= DATA SECTION =

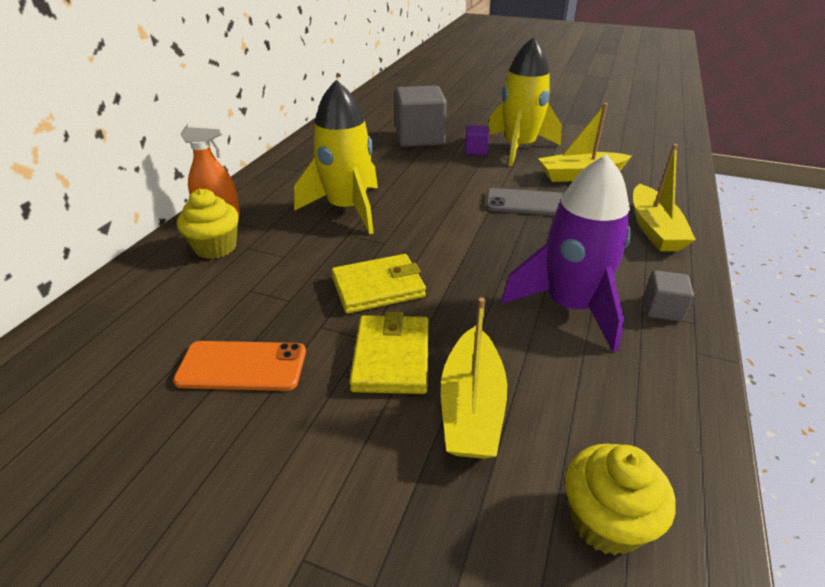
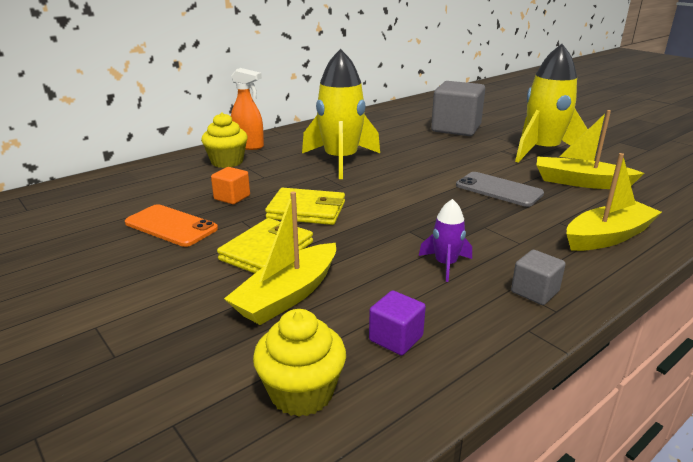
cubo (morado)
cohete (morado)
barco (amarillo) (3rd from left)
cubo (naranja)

= WHAT IS BEING ASKED =
Set down exactly the line that holds "cohete (morado)" and all lines after it to the end of the data.

= WRITTEN REPLY =
cohete (morado)
barco (amarillo) (3rd from left)
cubo (naranja)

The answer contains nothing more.